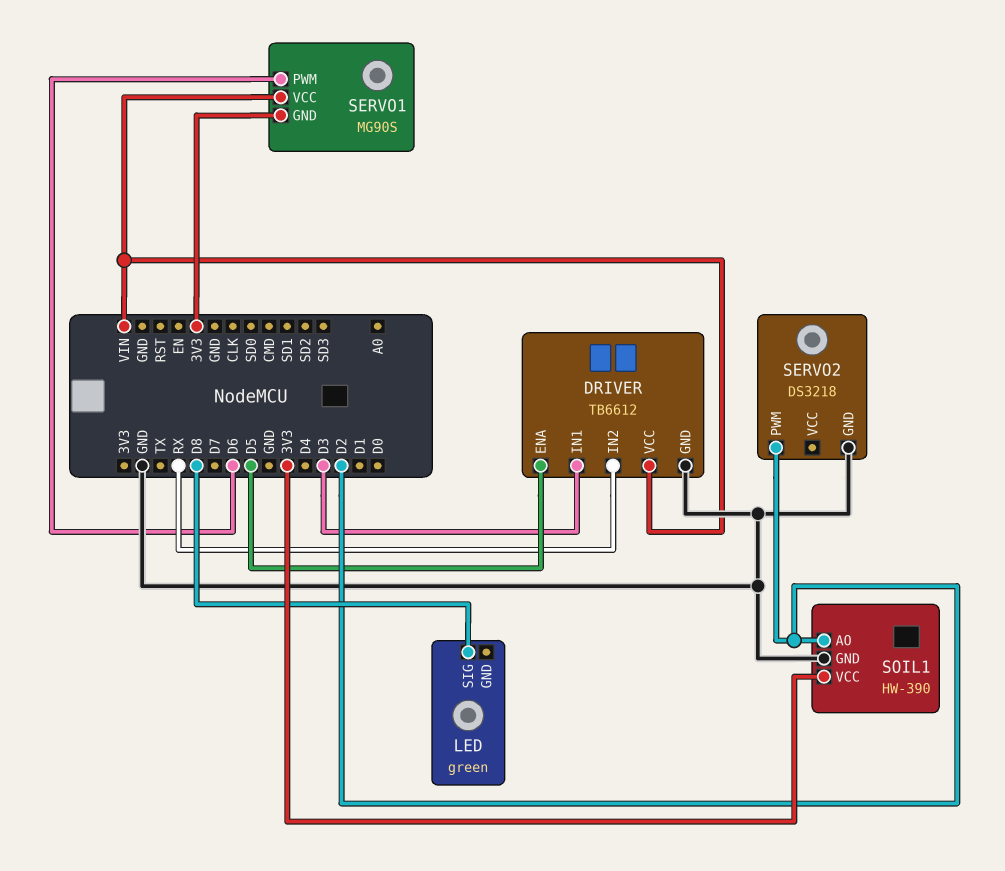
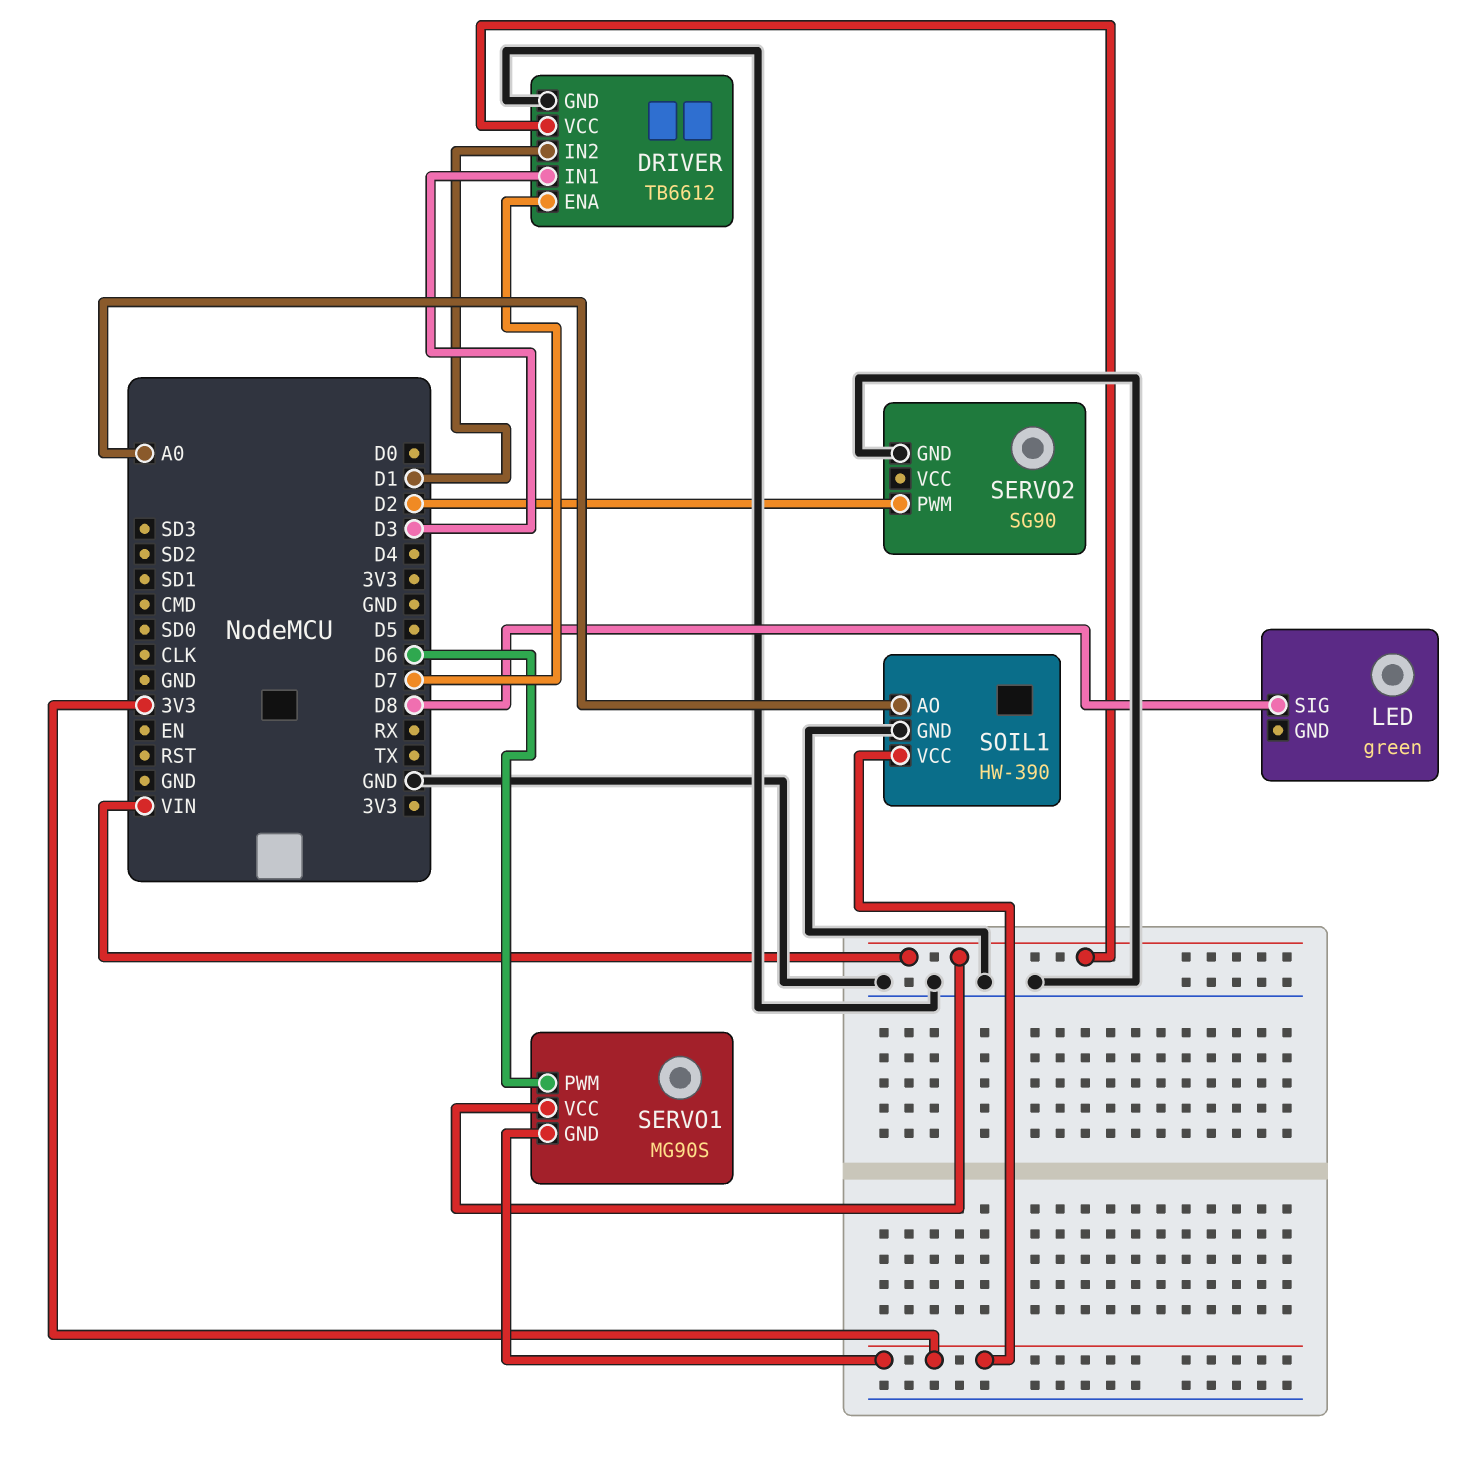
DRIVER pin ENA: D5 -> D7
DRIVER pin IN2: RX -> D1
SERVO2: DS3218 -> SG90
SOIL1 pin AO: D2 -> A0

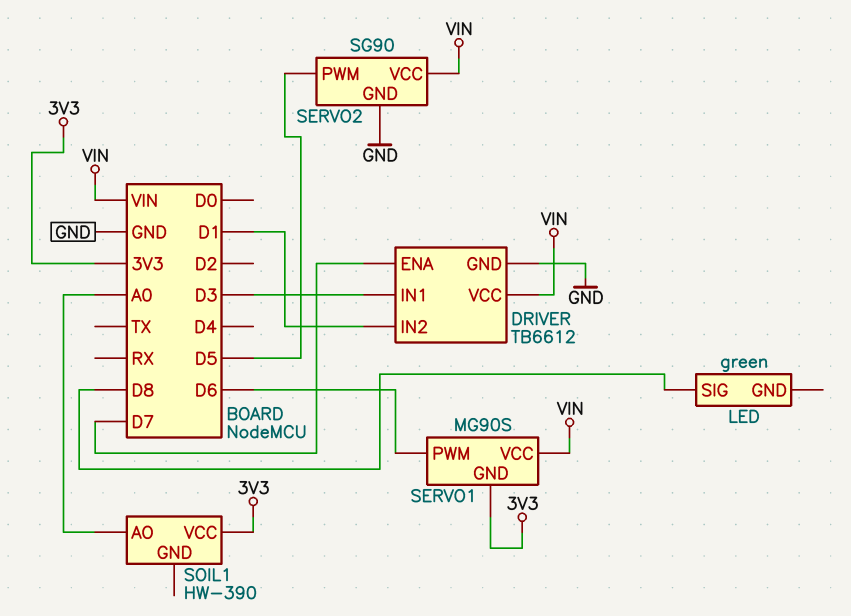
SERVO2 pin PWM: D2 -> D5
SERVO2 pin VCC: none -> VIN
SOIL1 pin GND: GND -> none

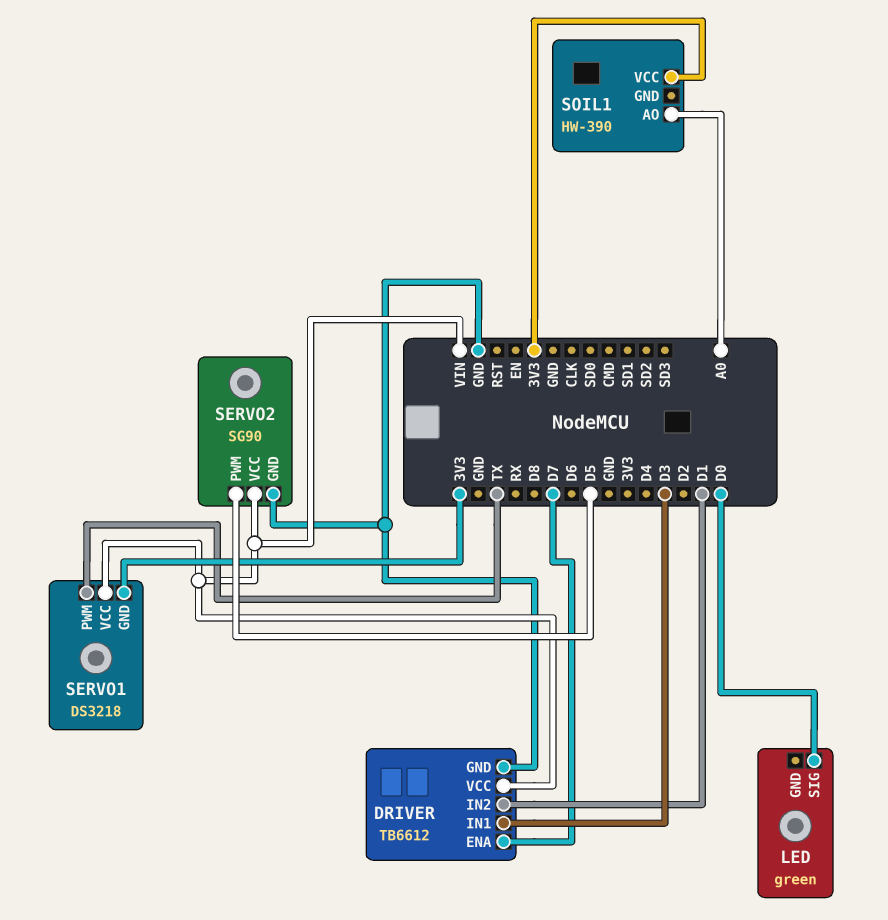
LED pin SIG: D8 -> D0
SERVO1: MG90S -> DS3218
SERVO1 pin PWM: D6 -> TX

● ● ● ●

- TASK TO CARRY OUT -
Write out every line of the entries that holds the word "DRIVER".

- YOUR RESPONSE -
DRIVER pin ENA: D5 -> D7
DRIVER pin IN2: RX -> D1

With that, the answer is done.